§ Task requirements
Could you repeat the records below exactly, without the pictures?

§ Working data
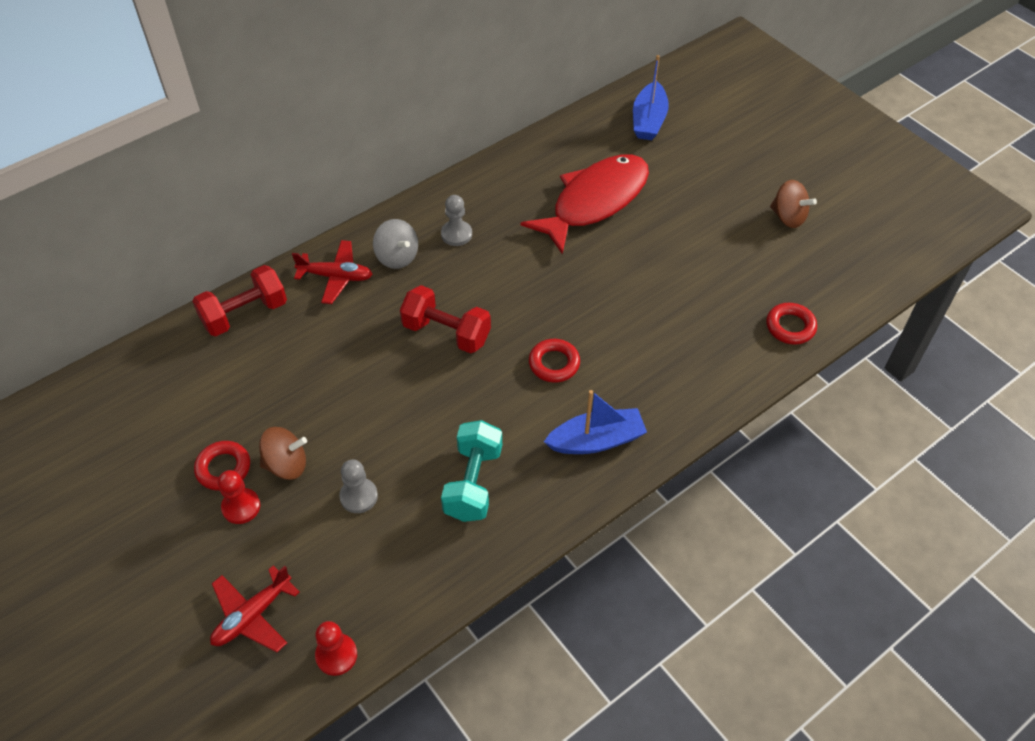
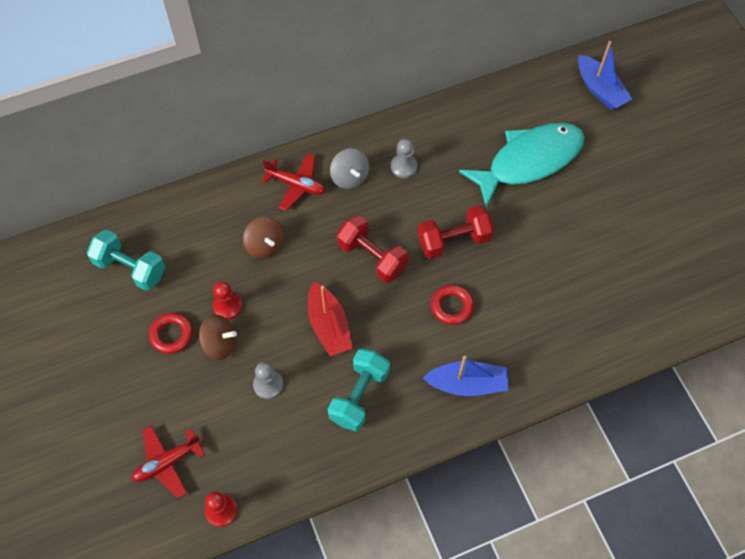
camera: 15 degrees right, 10 degrees up
red dumbbell [192,265,287,336] -> red dumbbell moved to [418,205,494,259]
red pawn [218,470,260,524] -> red pawn moved to [213,281,242,320]
red fish [521,154,649,254] -> turquoise fish [459,123,585,208]
blue boat [633,55,669,140] -> blue boat turned 60 degrees counterclockwise [578,41,633,110]
red ring [766,303,817,345] -> none
brown spinning top [770,180,817,228] -> brown spinning top moved to [243,217,284,258]
none -> turquoise dumbbell [87,230,165,291]
none -> red boat [308,282,353,356]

§ Task result
camera: 15 degrees right, 10 degrees up
red dumbbell [192,265,287,336] -> red dumbbell moved to [418,205,494,259]
red pawn [218,470,260,524] -> red pawn moved to [213,281,242,320]
red fish [521,154,649,254] -> turquoise fish [459,123,585,208]
blue boat [633,55,669,140] -> blue boat turned 60 degrees counterclockwise [578,41,633,110]
red ring [766,303,817,345] -> none
brown spinning top [770,180,817,228] -> brown spinning top moved to [243,217,284,258]
none -> turquoise dumbbell [87,230,165,291]
none -> red boat [308,282,353,356]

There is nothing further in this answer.